**** MATERIAL PROVIDED ****

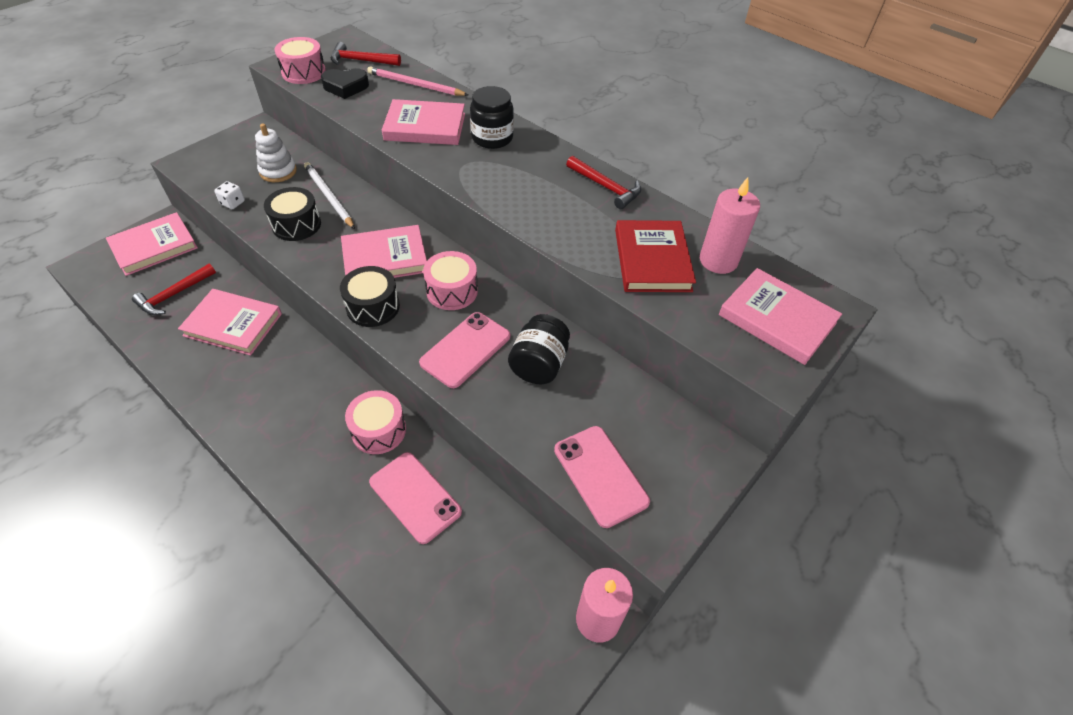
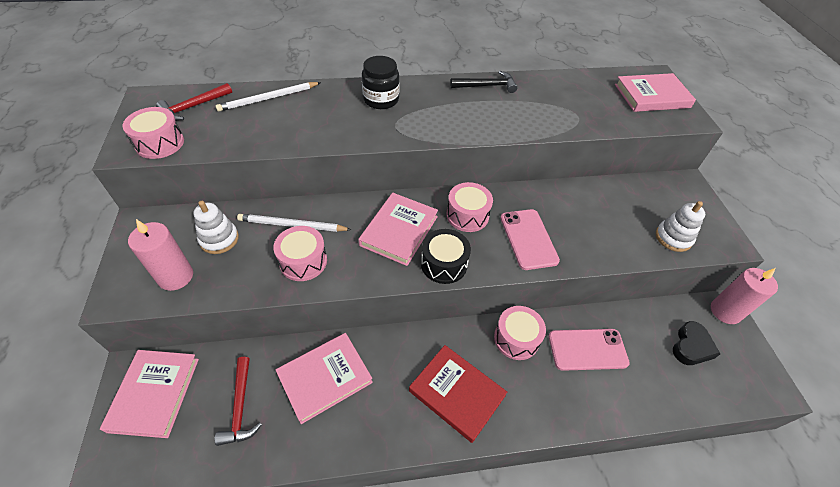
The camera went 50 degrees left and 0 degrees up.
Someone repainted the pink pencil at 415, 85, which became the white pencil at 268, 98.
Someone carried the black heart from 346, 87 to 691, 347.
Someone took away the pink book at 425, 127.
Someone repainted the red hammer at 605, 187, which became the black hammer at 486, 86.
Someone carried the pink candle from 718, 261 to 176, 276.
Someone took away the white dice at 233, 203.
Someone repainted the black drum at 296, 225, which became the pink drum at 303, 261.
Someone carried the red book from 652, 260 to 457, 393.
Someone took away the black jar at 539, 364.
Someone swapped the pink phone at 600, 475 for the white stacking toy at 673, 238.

****

WHAT NEEDS TO BE DONE
Without the images, write out each line of the data verbatim.

ANSWER TO THE PROBLEM
The camera went 50 degrees left and 0 degrees up.
Someone repainted the pink pencil at 415, 85, which became the white pencil at 268, 98.
Someone carried the black heart from 346, 87 to 691, 347.
Someone took away the pink book at 425, 127.
Someone repainted the red hammer at 605, 187, which became the black hammer at 486, 86.
Someone carried the pink candle from 718, 261 to 176, 276.
Someone took away the white dice at 233, 203.
Someone repainted the black drum at 296, 225, which became the pink drum at 303, 261.
Someone carried the red book from 652, 260 to 457, 393.
Someone took away the black jar at 539, 364.
Someone swapped the pink phone at 600, 475 for the white stacking toy at 673, 238.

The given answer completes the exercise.